-- TASK BRIEF --
Print the listing below exactly, leaving nothing out.

-- RECORDED INFORMATION --
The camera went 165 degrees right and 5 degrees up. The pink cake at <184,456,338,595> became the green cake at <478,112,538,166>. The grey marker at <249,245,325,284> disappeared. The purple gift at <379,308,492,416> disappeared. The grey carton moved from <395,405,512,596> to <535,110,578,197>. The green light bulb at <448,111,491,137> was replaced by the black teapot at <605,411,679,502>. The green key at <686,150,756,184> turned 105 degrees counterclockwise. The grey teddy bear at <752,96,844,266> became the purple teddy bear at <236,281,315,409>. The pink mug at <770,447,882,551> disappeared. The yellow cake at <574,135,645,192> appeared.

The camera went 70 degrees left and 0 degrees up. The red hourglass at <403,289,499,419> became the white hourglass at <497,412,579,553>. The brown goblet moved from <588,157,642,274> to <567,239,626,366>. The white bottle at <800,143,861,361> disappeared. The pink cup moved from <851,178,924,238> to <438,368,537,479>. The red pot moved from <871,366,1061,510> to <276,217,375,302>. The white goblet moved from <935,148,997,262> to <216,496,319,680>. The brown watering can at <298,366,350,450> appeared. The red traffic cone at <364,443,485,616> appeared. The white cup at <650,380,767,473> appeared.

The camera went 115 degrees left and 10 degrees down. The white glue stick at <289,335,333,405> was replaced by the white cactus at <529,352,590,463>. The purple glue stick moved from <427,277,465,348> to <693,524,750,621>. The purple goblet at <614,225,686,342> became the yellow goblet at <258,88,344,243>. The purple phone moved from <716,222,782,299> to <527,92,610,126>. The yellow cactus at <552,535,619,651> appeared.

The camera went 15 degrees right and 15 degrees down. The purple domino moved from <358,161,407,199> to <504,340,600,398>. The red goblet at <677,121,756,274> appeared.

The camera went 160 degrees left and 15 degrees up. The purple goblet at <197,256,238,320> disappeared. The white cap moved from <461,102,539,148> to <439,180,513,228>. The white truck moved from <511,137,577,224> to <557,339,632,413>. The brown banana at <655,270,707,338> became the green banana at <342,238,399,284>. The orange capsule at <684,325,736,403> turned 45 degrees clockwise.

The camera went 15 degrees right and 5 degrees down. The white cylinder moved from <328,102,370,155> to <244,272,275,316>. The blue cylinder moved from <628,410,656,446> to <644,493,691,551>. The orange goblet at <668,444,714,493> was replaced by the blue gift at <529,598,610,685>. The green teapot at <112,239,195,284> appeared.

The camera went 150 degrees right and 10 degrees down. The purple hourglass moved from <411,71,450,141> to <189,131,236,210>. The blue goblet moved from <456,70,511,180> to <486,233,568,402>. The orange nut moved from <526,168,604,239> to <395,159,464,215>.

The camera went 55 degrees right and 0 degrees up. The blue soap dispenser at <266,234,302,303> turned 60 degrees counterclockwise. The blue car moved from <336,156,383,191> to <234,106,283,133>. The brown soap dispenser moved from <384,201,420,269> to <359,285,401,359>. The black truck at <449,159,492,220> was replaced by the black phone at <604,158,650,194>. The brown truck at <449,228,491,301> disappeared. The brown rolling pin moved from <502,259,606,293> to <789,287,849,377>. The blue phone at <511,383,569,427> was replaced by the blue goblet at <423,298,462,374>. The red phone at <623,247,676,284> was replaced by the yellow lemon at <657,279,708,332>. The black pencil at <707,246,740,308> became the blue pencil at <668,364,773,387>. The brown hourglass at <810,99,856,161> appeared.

-- RESPONSE --
The camera went 165 degrees right and 5 degrees up. The pink cake at <184,456,338,595> became the green cake at <478,112,538,166>. The grey marker at <249,245,325,284> disappeared. The purple gift at <379,308,492,416> disappeared. The grey carton moved from <395,405,512,596> to <535,110,578,197>. The green light bulb at <448,111,491,137> was replaced by the black teapot at <605,411,679,502>. The green key at <686,150,756,184> turned 105 degrees counterclockwise. The grey teddy bear at <752,96,844,266> became the purple teddy bear at <236,281,315,409>. The pink mug at <770,447,882,551> disappeared. The yellow cake at <574,135,645,192> appeared.

The camera went 70 degrees left and 0 degrees up. The red hourglass at <403,289,499,419> became the white hourglass at <497,412,579,553>. The brown goblet moved from <588,157,642,274> to <567,239,626,366>. The white bottle at <800,143,861,361> disappeared. The pink cup moved from <851,178,924,238> to <438,368,537,479>. The red pot moved from <871,366,1061,510> to <276,217,375,302>. The white goblet moved from <935,148,997,262> to <216,496,319,680>. The brown watering can at <298,366,350,450> appeared. The red traffic cone at <364,443,485,616> appeared. The white cup at <650,380,767,473> appeared.

The camera went 115 degrees left and 10 degrees down. The white glue stick at <289,335,333,405> was replaced by the white cactus at <529,352,590,463>. The purple glue stick moved from <427,277,465,348> to <693,524,750,621>. The purple goblet at <614,225,686,342> became the yellow goblet at <258,88,344,243>. The purple phone moved from <716,222,782,299> to <527,92,610,126>. The yellow cactus at <552,535,619,651> appeared.

The camera went 15 degrees right and 15 degrees down. The purple domino moved from <358,161,407,199> to <504,340,600,398>. The red goblet at <677,121,756,274> appeared.

The camera went 160 degrees left and 15 degrees up. The purple goblet at <197,256,238,320> disappeared. The white cap moved from <461,102,539,148> to <439,180,513,228>. The white truck moved from <511,137,577,224> to <557,339,632,413>. The brown banana at <655,270,707,338> became the green banana at <342,238,399,284>. The orange capsule at <684,325,736,403> turned 45 degrees clockwise.

The camera went 15 degrees right and 5 degrees down. The white cylinder moved from <328,102,370,155> to <244,272,275,316>. The blue cylinder moved from <628,410,656,446> to <644,493,691,551>. The orange goblet at <668,444,714,493> was replaced by the blue gift at <529,598,610,685>. The green teapot at <112,239,195,284> appeared.

The camera went 150 degrees right and 10 degrees down. The purple hourglass moved from <411,71,450,141> to <189,131,236,210>. The blue goblet moved from <456,70,511,180> to <486,233,568,402>. The orange nut moved from <526,168,604,239> to <395,159,464,215>.

The camera went 55 degrees right and 0 degrees up. The blue soap dispenser at <266,234,302,303> turned 60 degrees counterclockwise. The blue car moved from <336,156,383,191> to <234,106,283,133>. The brown soap dispenser moved from <384,201,420,269> to <359,285,401,359>. The black truck at <449,159,492,220> was replaced by the black phone at <604,158,650,194>. The brown truck at <449,228,491,301> disappeared. The brown rolling pin moved from <502,259,606,293> to <789,287,849,377>. The blue phone at <511,383,569,427> was replaced by the blue goblet at <423,298,462,374>. The red phone at <623,247,676,284> was replaced by the yellow lemon at <657,279,708,332>. The black pencil at <707,246,740,308> became the blue pencil at <668,364,773,387>. The brown hourglass at <810,99,856,161> appeared.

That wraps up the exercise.